TASK ITEM → Leave the pictures out, and transcribe the material below exactly from the line with "C2: none -> 680nF (+3V3, 0V)" to the line with "SW3: switch (GND, J1/1) -> switch (J1/1, N_6)", both lines included.

DATA RECORDS →
_ _ _ _ _ _ _

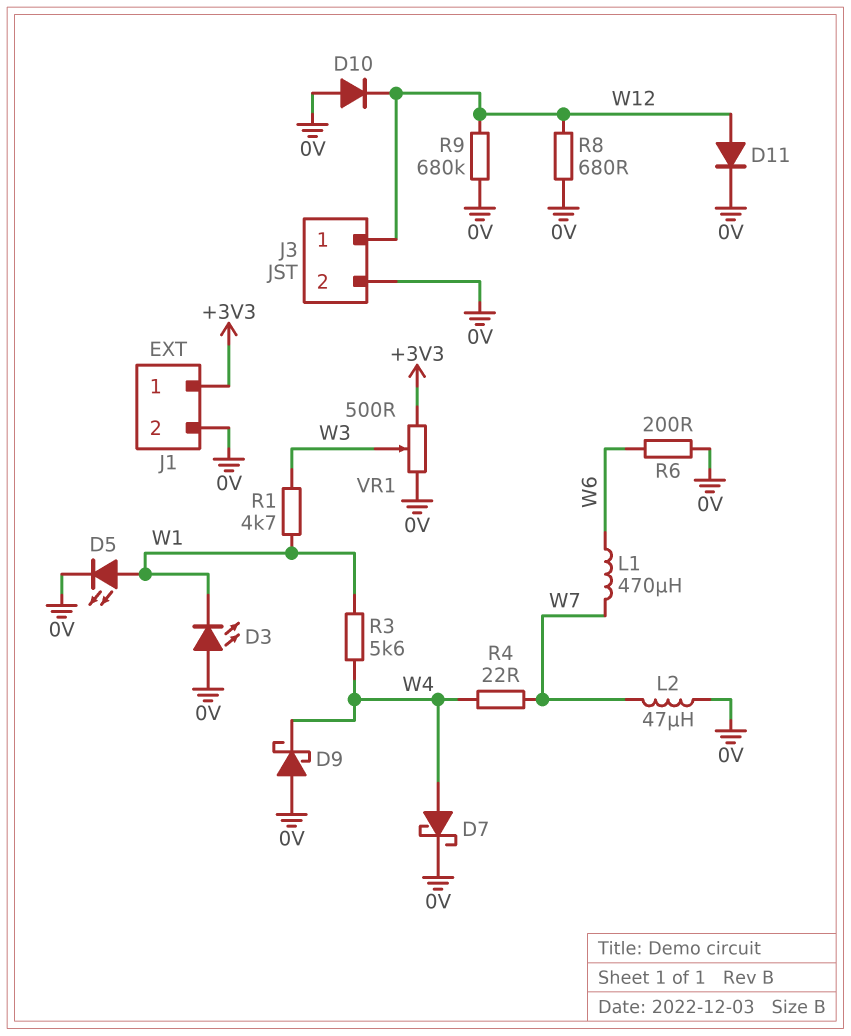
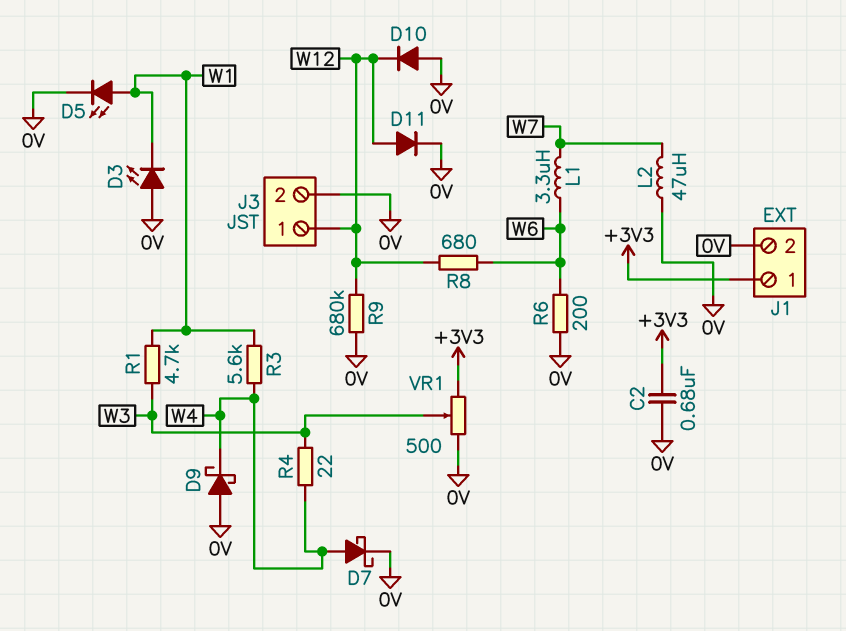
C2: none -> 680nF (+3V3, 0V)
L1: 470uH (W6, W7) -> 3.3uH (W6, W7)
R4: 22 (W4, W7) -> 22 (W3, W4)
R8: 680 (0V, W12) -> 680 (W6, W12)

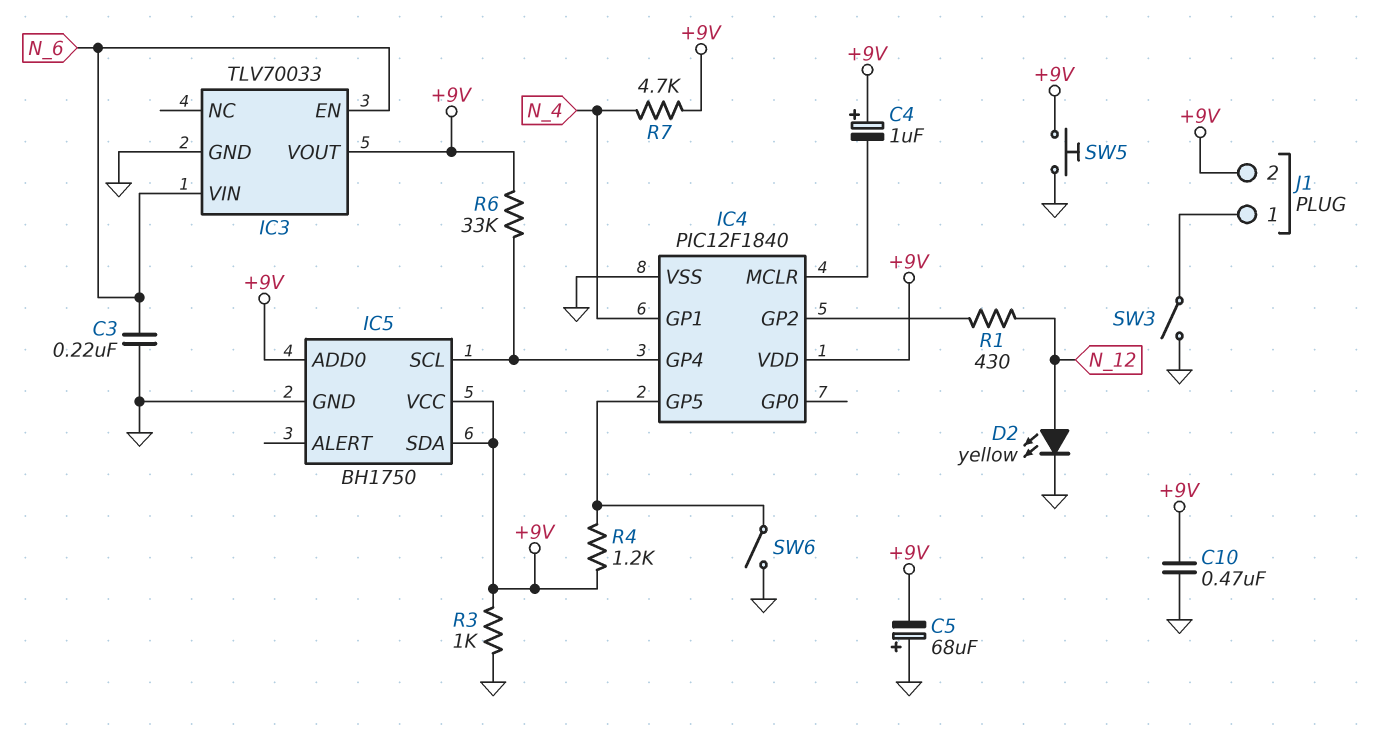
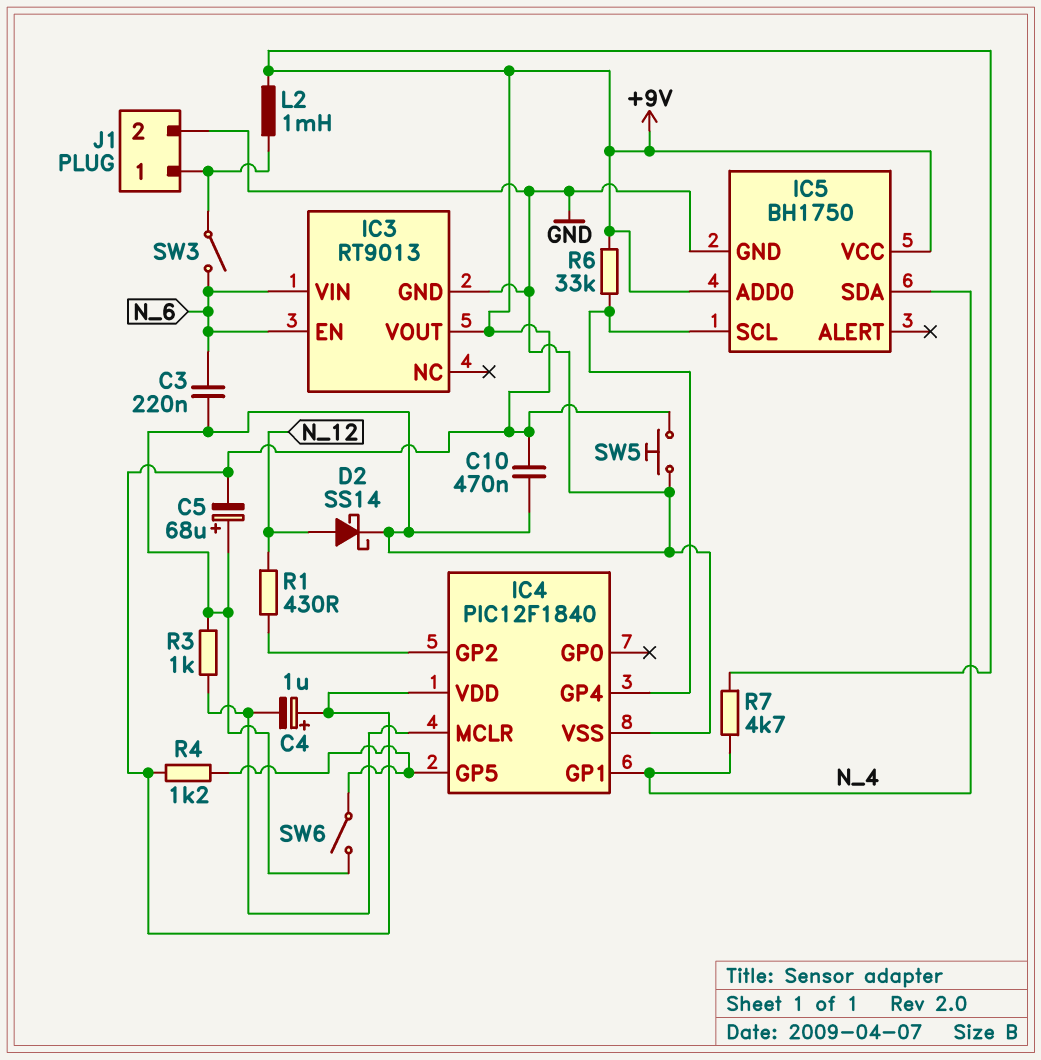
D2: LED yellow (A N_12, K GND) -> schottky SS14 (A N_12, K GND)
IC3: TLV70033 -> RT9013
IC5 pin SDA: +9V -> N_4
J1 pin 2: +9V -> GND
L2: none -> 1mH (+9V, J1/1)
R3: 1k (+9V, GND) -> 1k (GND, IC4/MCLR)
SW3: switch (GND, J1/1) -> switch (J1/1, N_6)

_ _ _ _ _ _ _

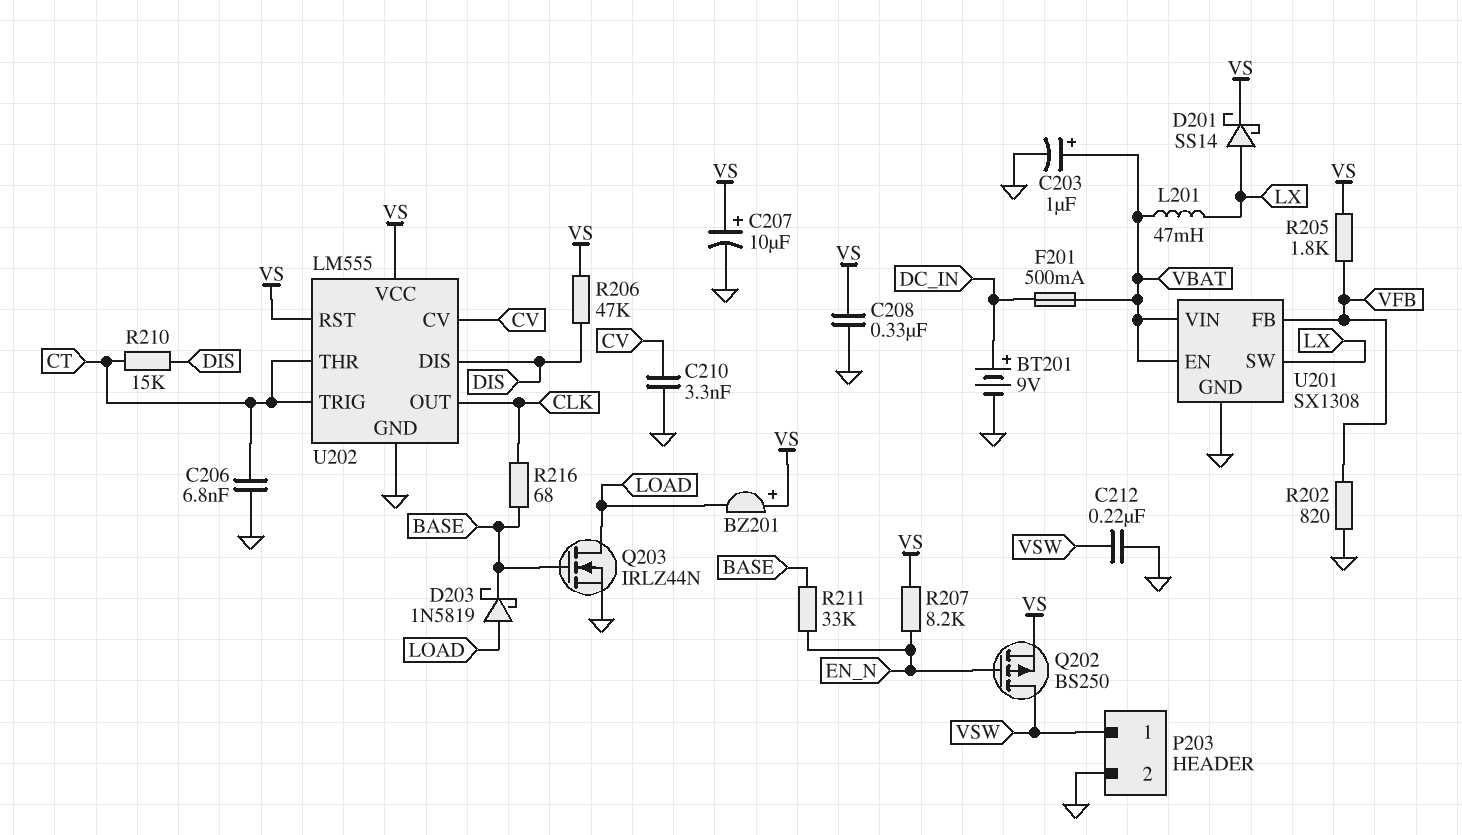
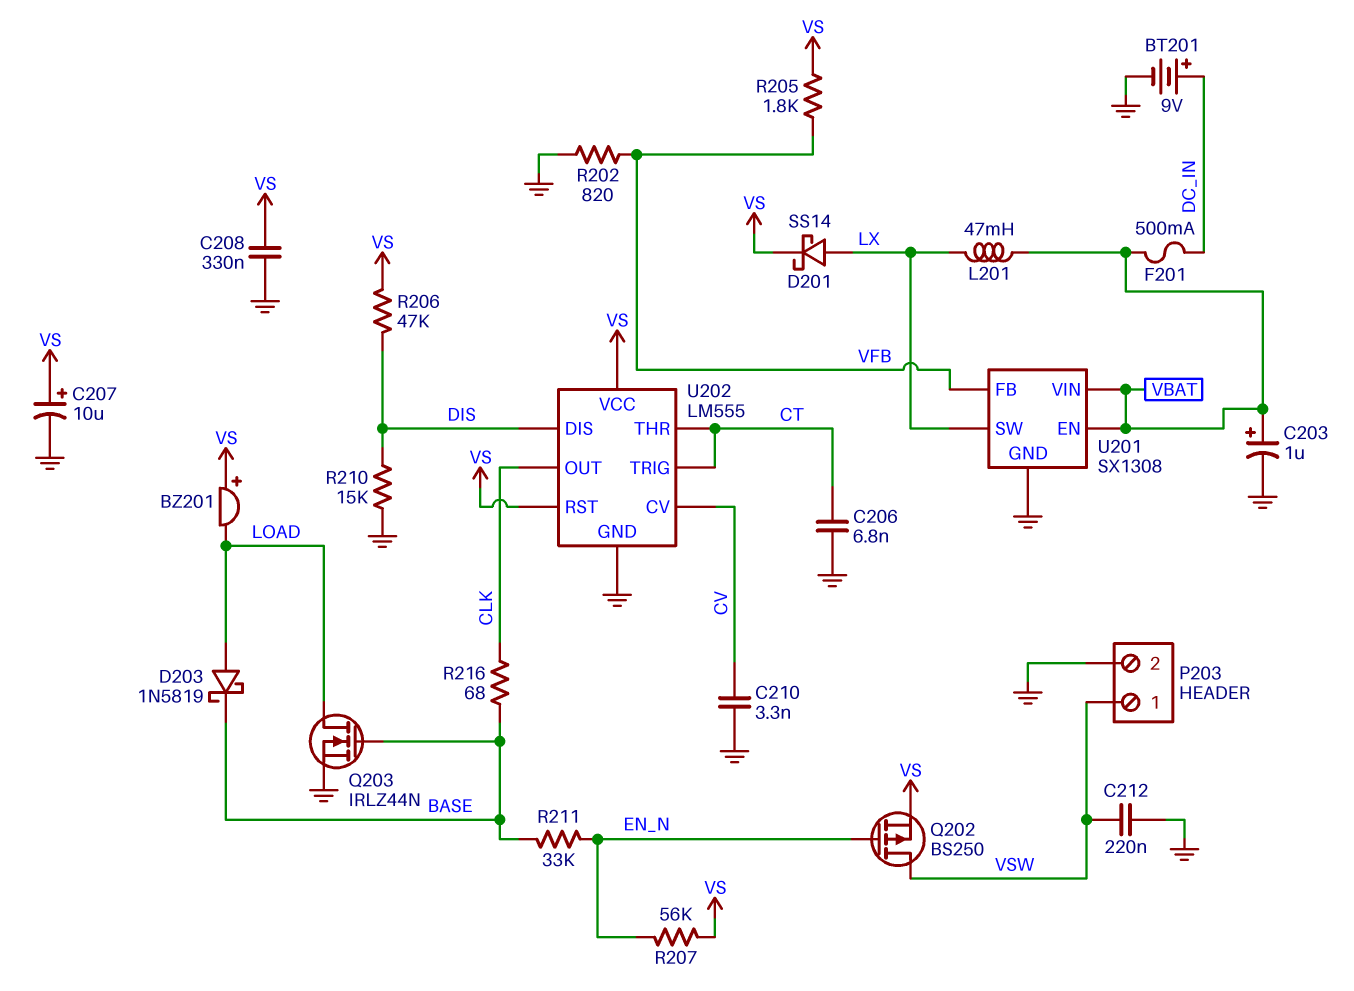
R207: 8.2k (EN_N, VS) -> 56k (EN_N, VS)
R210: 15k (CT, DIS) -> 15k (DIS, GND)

_ _ _ _ _ _ _

YOUR RESPONSE →
C2: none -> 680nF (+3V3, 0V)
L1: 470uH (W6, W7) -> 3.3uH (W6, W7)
R4: 22 (W4, W7) -> 22 (W3, W4)
R8: 680 (0V, W12) -> 680 (W6, W12)

D2: LED yellow (A N_12, K GND) -> schottky SS14 (A N_12, K GND)
IC3: TLV70033 -> RT9013
IC5 pin SDA: +9V -> N_4
J1 pin 2: +9V -> GND
L2: none -> 1mH (+9V, J1/1)
R3: 1k (+9V, GND) -> 1k (GND, IC4/MCLR)
SW3: switch (GND, J1/1) -> switch (J1/1, N_6)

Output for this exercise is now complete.